* _WHAT THE EXERCISE ASKS_:
Without including any pictures, write out the listing below exactly.

--------------------

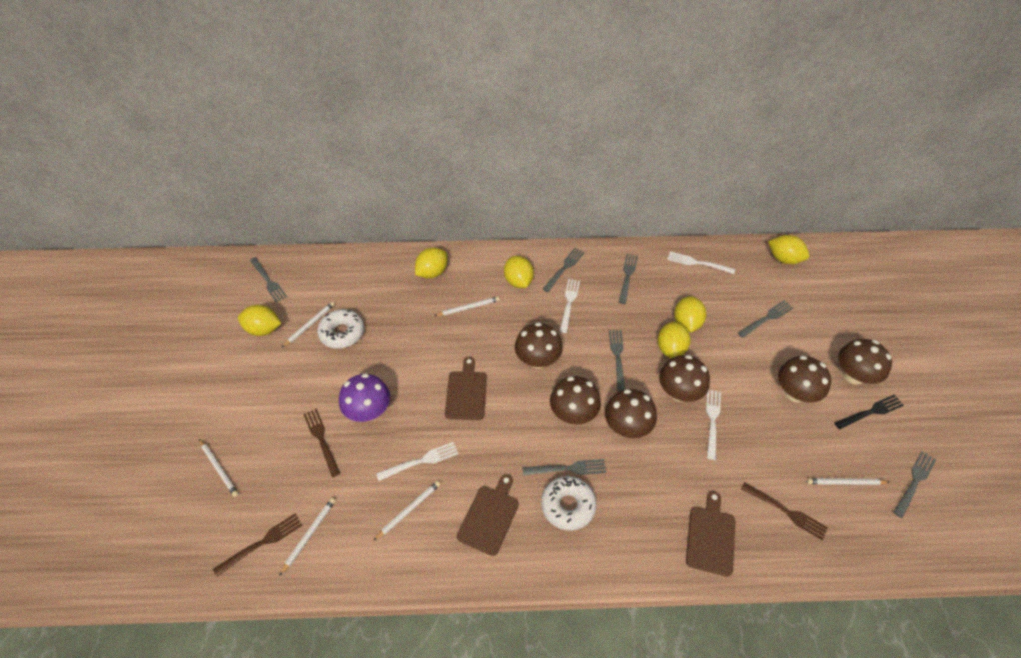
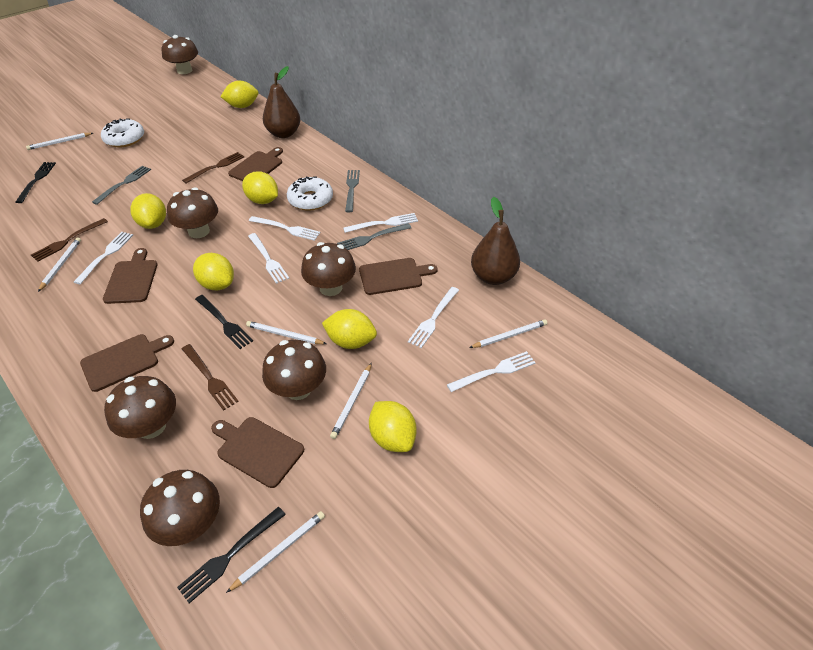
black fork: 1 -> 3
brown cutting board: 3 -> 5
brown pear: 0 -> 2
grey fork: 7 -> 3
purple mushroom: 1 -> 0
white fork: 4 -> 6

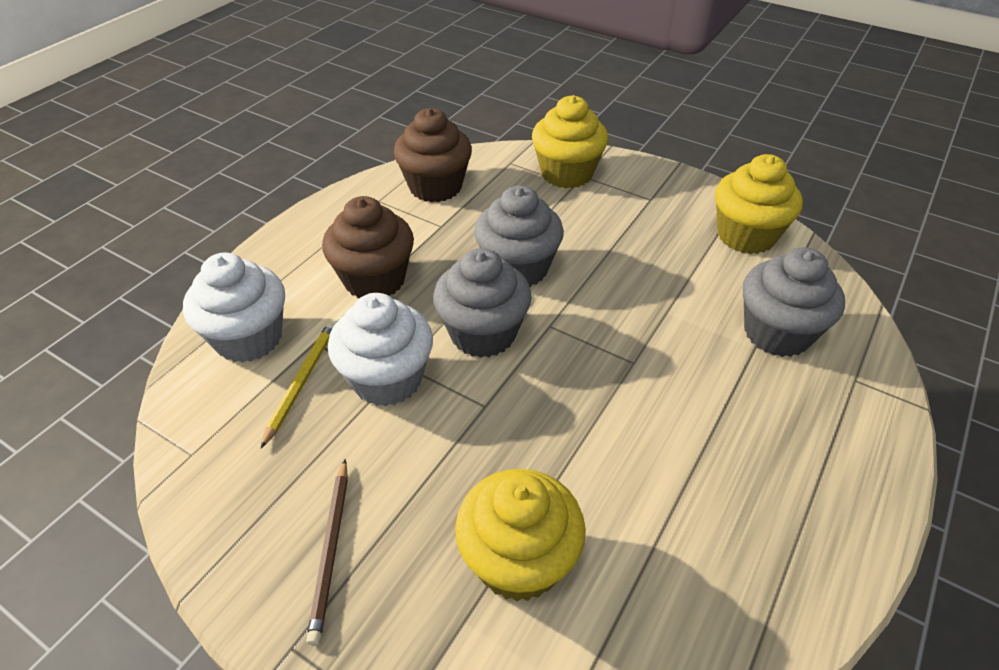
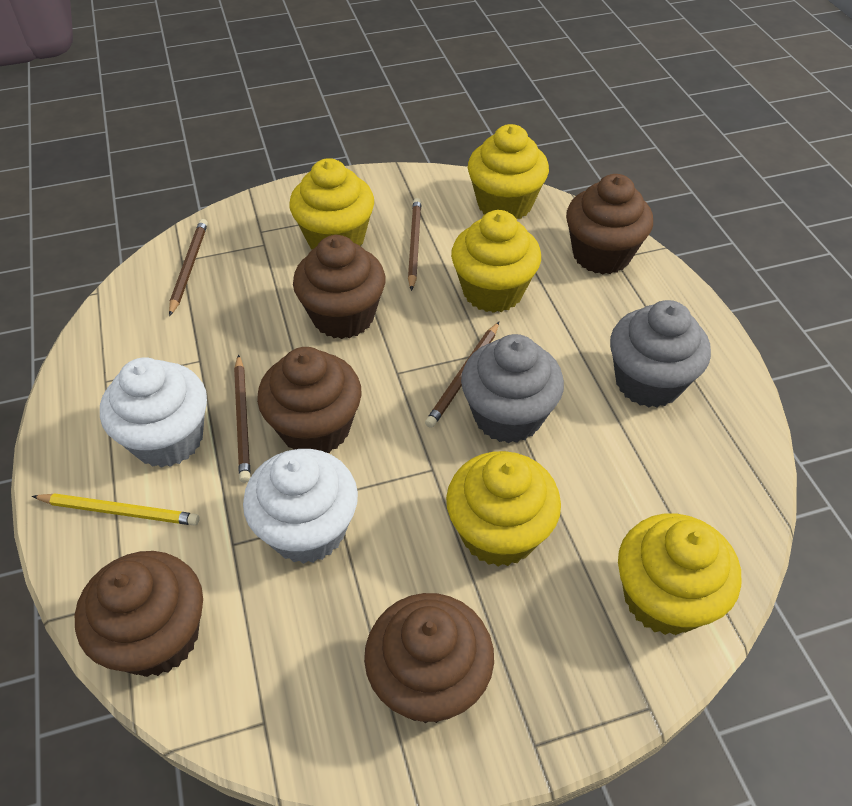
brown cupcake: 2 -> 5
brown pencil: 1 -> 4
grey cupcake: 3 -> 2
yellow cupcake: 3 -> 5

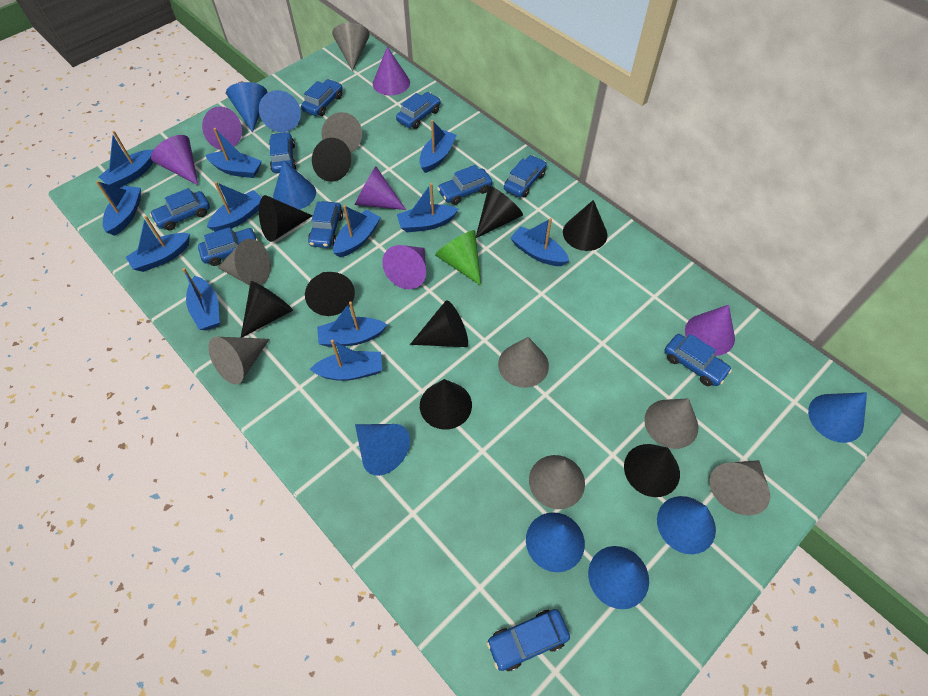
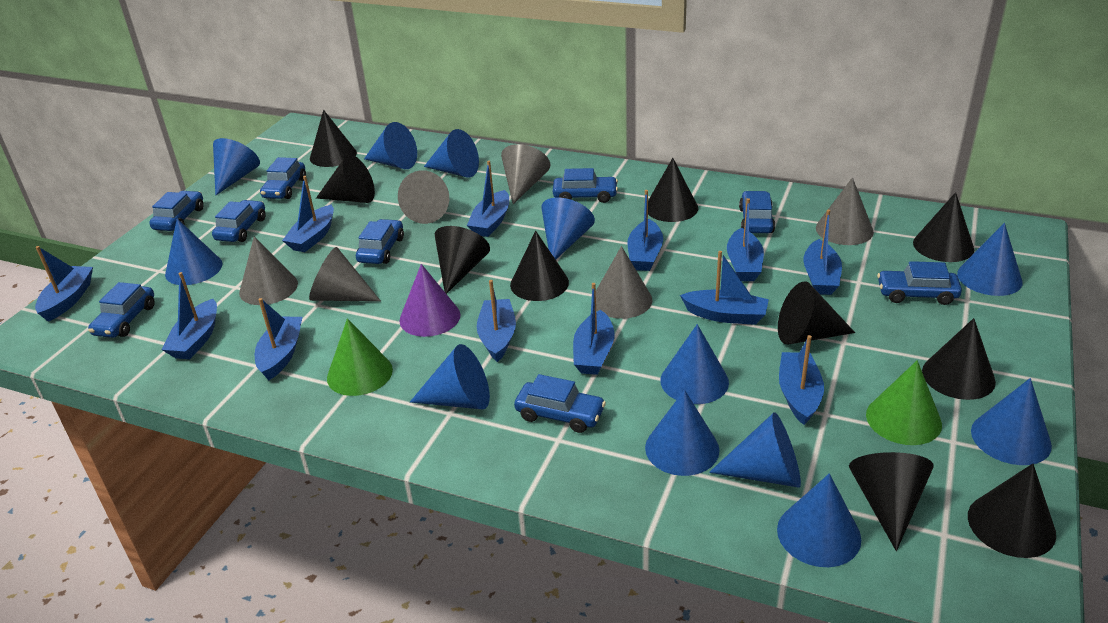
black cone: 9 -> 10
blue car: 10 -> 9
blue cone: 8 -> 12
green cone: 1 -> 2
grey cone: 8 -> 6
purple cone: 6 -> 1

--------------------

* _WRITTEN RESPONSE_:
black fork: 1 -> 3
brown cutting board: 3 -> 5
brown pear: 0 -> 2
grey fork: 7 -> 3
purple mushroom: 1 -> 0
white fork: 4 -> 6

brown cupcake: 2 -> 5
brown pencil: 1 -> 4
grey cupcake: 3 -> 2
yellow cupcake: 3 -> 5

black cone: 9 -> 10
blue car: 10 -> 9
blue cone: 8 -> 12
green cone: 1 -> 2
grey cone: 8 -> 6
purple cone: 6 -> 1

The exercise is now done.